Task details =>
From the entries below, tally the lines with "pink" in them and reply with that figure only.

*** Opening of Listed entries ***

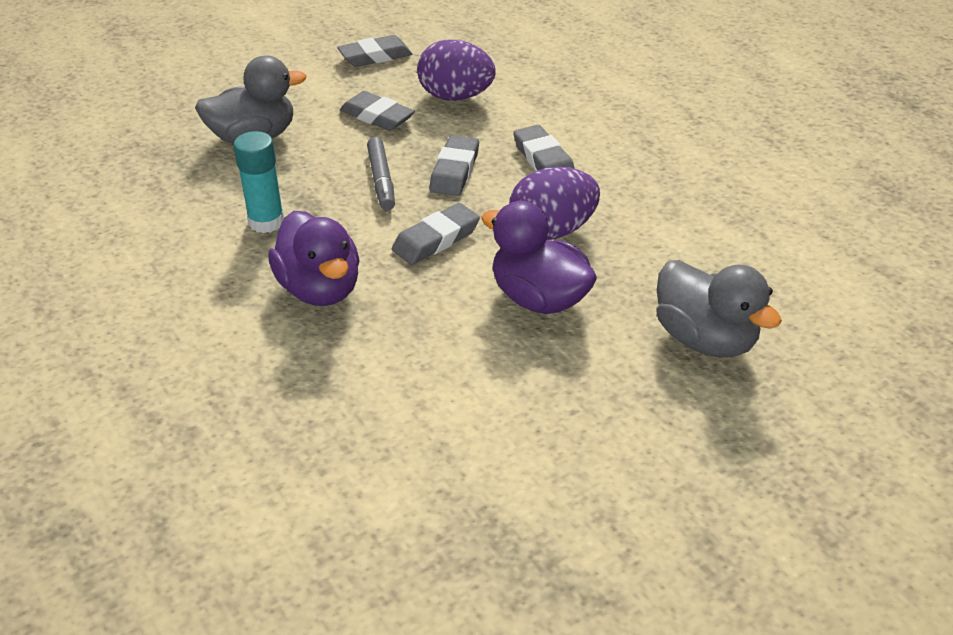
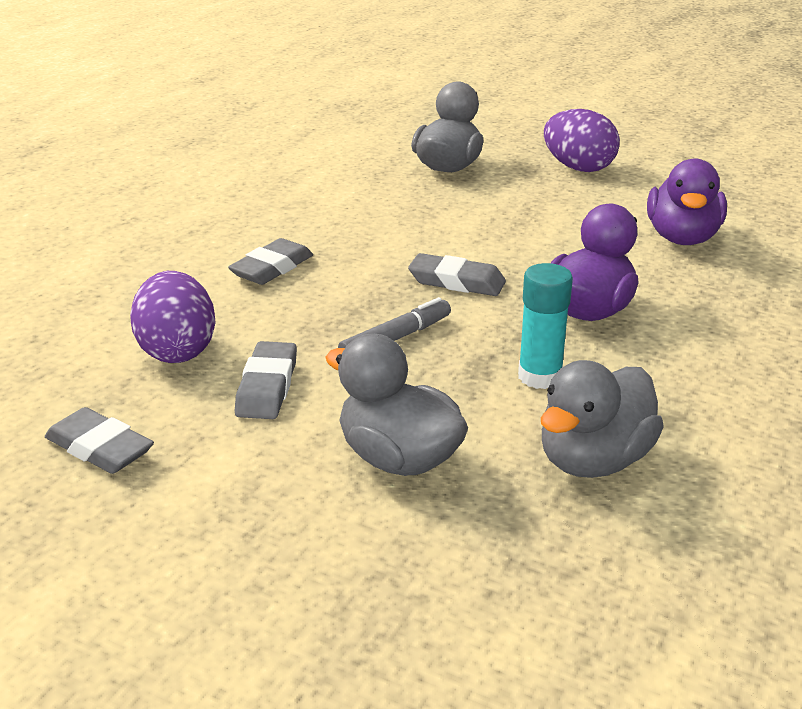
camera: 120 degrees left, 10 degrees down
(164, 203) = (594, 460): none -> grey duck
(454, 171) = (337, 305): grey eraser -> none
(538, 298) = (478, 223): purple duck -> purple duck (682, 238)
(552, 231) = (384, 238): purple egg -> purple egg (578, 168)

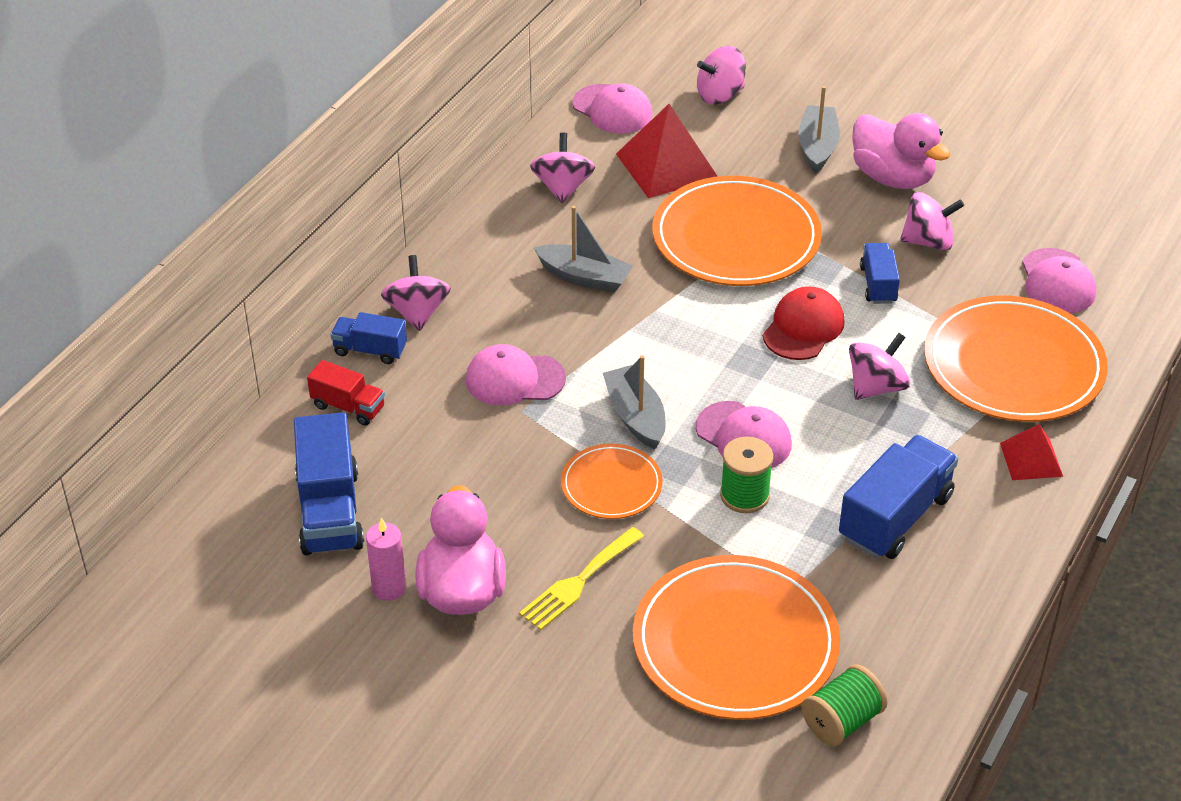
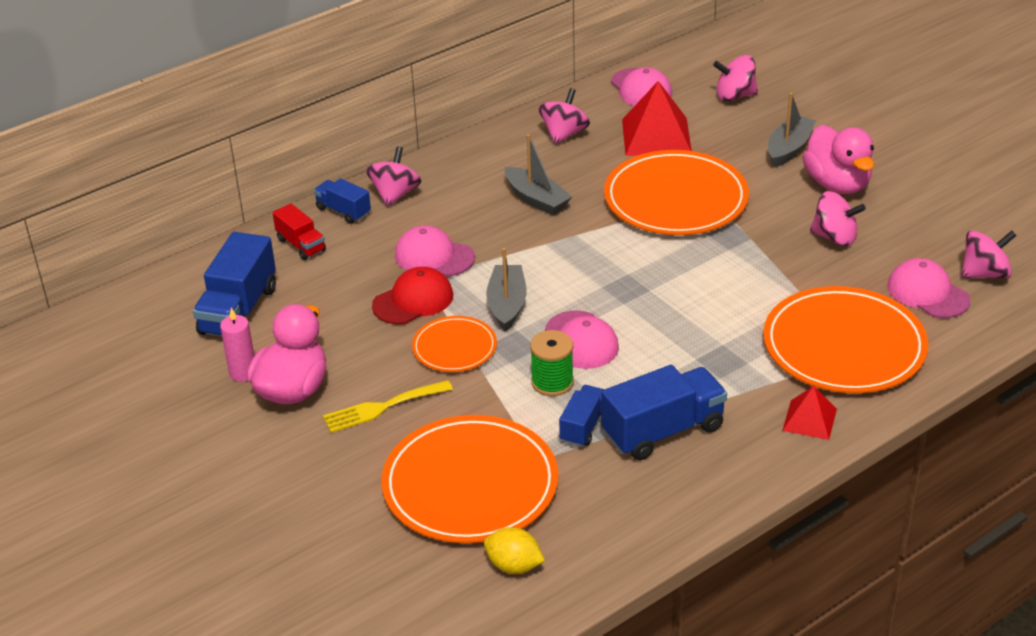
camera: 25 degrees right, 5 degrees down
(803, 328) = (685, 275): red cap -> red cap (413, 300)
(842, 721) = (514, 566): green spool -> yellow lemon
(876, 387) = (715, 332): pink spinning top -> pink spinning top (984, 273)
(878, 285) = (769, 259): blue truck -> blue truck (583, 427)
(1057, 282) = (927, 293): pink cap -> pink cap turned 120 degrees clockwise

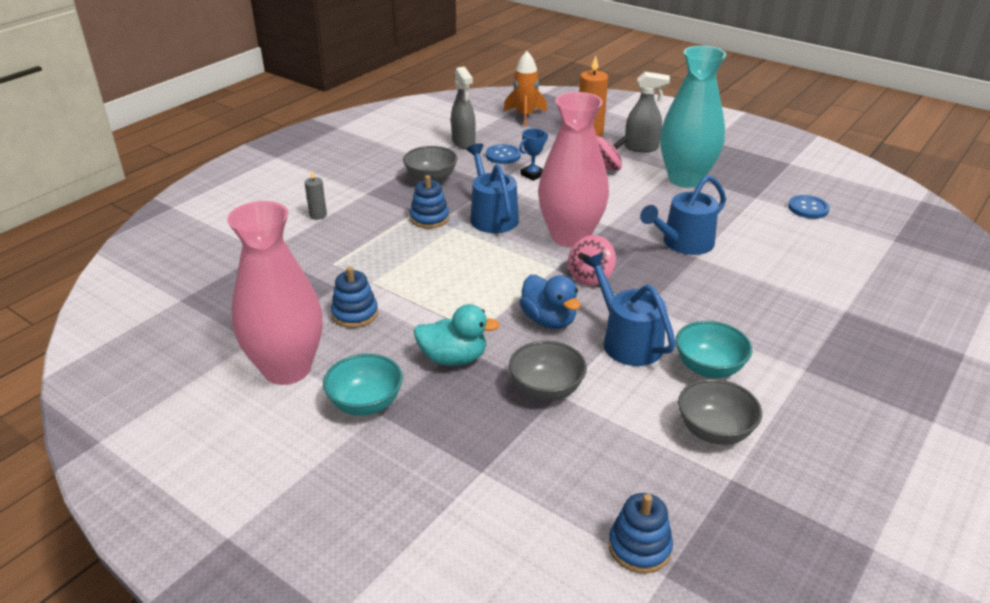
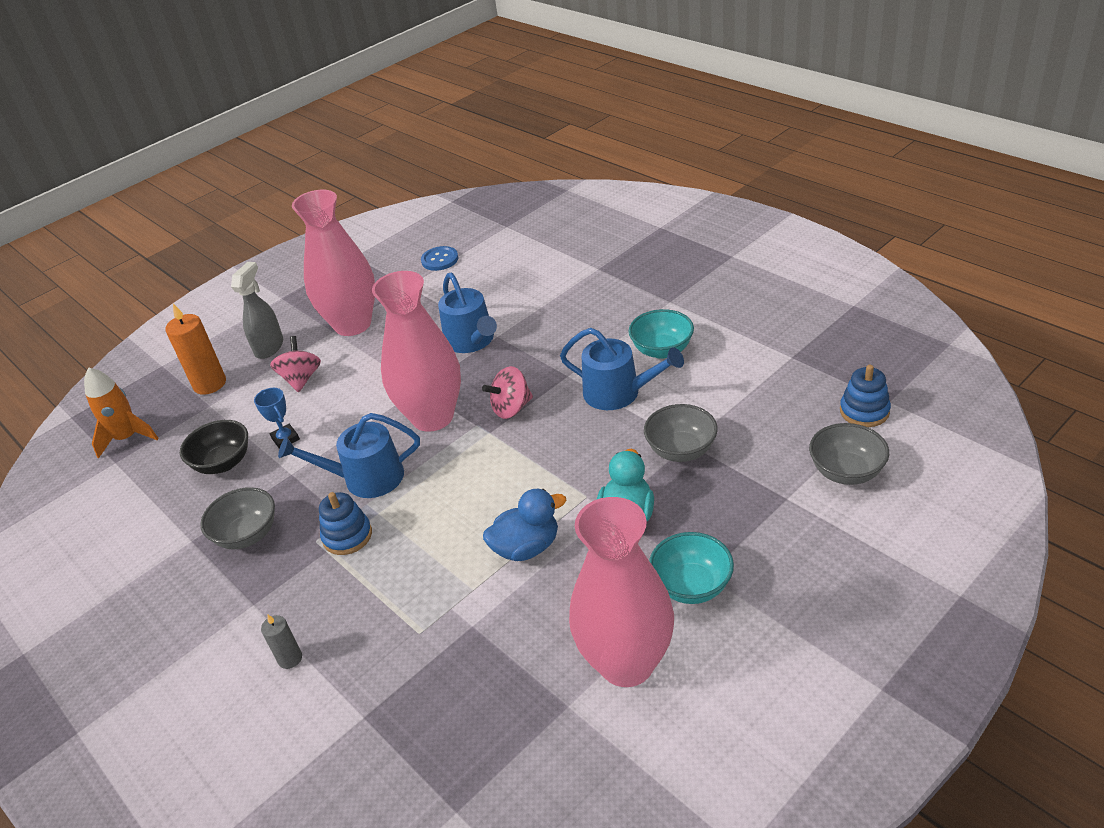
camera: 75 degrees left, 5 degrees up
(355, 314) = (533, 603): blue stacking toy -> none
(463, 142) = (165, 501): grey spray bottle -> none
(503, 155) = (223, 463): blue button -> black bowl
(549, 320) = (577, 442): blue duck -> blue duck (526, 547)
(590, 277) = (511, 408): pink spinning top -> pink spinning top turned 105 degrees clockwise
(627, 341) = (618, 393): blue watering can -> blue watering can turned 135 degrees counterclockwise
(685, 179) = (353, 324): turquoise vase -> pink vase
(714, 431) = (739, 358): grey bowl -> grey bowl (846, 472)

*** Close of Listed entries ***

Exercise solution =>
4